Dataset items
--- START ---
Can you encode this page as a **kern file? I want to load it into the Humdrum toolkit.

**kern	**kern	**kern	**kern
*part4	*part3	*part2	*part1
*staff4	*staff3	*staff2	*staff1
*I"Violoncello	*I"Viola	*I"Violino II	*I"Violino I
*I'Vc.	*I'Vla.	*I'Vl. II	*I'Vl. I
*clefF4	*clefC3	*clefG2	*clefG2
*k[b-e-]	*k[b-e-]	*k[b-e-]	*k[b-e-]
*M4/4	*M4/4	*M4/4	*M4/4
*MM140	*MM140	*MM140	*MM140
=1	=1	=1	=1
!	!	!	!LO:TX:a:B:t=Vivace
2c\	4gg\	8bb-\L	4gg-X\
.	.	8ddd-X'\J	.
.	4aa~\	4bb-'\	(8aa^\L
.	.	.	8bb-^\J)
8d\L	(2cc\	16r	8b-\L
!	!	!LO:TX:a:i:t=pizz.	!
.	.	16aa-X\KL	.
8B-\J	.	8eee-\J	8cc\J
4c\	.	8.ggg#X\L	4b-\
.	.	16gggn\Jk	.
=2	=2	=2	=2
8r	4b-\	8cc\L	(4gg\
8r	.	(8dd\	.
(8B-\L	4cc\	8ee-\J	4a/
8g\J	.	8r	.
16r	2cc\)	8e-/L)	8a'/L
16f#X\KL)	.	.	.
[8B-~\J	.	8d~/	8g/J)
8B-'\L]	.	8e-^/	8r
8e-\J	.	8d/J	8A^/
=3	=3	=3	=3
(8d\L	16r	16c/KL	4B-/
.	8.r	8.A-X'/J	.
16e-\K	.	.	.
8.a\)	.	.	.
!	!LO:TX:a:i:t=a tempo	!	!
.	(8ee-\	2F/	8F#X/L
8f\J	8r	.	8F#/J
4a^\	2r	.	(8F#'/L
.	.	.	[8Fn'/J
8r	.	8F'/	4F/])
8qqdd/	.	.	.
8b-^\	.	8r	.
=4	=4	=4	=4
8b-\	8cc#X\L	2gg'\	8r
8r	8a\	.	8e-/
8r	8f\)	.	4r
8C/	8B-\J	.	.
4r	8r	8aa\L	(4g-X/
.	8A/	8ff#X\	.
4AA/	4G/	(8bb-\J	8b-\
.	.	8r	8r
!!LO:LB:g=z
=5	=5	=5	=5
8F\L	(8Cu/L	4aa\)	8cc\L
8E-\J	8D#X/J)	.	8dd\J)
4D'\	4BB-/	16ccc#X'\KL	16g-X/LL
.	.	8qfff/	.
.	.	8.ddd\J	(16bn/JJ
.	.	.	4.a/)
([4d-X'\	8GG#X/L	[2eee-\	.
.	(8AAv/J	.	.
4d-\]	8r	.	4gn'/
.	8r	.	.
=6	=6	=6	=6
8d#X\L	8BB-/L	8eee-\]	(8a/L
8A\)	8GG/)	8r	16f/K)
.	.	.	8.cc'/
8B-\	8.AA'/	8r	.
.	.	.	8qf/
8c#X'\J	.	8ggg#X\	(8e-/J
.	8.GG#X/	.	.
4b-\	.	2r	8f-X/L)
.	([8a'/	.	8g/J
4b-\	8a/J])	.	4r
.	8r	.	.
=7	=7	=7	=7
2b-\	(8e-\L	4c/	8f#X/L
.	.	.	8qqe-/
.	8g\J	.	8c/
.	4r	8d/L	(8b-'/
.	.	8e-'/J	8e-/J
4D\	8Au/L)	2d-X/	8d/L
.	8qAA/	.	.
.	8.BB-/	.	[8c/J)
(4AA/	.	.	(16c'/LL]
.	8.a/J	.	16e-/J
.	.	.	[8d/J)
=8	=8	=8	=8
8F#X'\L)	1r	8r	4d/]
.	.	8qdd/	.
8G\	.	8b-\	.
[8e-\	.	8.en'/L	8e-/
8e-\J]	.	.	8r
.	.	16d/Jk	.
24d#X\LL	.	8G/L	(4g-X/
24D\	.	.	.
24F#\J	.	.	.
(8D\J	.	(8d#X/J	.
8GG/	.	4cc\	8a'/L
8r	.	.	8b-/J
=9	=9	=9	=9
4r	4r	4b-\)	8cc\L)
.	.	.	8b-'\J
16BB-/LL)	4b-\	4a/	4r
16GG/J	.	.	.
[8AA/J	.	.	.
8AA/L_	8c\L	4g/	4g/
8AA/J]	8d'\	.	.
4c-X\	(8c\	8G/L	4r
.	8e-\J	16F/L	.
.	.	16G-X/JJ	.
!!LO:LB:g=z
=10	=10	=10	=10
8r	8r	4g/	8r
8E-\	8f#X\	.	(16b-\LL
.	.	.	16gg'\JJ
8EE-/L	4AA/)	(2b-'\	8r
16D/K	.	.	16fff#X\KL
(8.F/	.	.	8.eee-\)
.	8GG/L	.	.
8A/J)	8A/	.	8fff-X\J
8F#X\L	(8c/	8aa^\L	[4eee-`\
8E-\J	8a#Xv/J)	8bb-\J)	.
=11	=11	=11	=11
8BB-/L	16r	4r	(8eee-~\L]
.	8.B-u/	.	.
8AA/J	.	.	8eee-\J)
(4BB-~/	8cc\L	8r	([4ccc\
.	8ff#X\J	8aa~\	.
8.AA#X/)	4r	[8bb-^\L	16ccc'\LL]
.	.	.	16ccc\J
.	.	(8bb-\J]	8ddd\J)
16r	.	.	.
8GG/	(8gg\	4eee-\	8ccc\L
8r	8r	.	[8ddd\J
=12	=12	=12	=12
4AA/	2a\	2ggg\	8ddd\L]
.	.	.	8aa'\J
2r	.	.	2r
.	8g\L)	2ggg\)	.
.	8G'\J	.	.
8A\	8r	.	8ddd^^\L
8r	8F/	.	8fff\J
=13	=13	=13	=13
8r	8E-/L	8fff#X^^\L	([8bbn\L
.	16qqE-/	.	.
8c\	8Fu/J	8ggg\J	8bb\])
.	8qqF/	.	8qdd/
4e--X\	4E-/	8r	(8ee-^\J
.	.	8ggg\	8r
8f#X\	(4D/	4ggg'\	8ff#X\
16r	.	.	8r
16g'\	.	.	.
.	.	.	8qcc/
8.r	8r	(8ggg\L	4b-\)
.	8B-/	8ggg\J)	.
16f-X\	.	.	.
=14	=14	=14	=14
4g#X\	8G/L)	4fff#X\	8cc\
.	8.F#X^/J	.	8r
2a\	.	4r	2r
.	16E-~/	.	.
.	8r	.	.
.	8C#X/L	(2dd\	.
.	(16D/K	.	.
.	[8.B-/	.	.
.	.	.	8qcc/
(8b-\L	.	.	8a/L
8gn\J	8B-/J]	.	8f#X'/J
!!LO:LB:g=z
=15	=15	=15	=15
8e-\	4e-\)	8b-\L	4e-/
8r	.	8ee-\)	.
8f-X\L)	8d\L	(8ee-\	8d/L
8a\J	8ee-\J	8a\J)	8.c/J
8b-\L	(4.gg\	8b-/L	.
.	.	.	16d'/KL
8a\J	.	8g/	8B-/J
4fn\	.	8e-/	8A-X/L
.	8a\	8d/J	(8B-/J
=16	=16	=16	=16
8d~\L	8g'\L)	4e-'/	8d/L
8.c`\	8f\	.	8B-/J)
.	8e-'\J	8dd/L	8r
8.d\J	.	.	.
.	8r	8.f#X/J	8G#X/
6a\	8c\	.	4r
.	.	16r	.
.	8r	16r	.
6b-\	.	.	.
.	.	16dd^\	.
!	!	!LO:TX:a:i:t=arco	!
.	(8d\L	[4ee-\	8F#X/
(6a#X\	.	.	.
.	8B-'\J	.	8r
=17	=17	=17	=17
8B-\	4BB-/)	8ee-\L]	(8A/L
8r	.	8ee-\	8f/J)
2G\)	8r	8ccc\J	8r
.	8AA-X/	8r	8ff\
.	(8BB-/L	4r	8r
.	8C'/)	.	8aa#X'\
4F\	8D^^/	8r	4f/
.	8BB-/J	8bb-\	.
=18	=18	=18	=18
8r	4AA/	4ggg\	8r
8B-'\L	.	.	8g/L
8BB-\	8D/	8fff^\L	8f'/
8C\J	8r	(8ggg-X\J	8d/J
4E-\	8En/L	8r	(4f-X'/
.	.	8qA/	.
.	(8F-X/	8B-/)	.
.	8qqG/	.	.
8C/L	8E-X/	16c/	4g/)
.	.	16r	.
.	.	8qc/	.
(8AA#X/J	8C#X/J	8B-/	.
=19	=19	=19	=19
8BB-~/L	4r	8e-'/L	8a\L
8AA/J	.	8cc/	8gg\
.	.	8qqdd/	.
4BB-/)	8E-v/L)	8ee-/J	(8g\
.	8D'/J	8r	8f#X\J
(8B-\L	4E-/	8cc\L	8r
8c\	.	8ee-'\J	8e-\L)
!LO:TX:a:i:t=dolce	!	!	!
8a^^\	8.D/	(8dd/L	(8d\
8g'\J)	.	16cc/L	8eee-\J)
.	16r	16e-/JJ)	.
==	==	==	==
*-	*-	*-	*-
--- END ---
* **Required task**
Filter the material above down to the lines that contain the string "kern". Treat uppercase and lowercase letters as different.

* **Solution to this task**
Can you encode this page as a **kern file? I want to load it into the Humdrum toolkit.
**kern	**kern	**kern	**kern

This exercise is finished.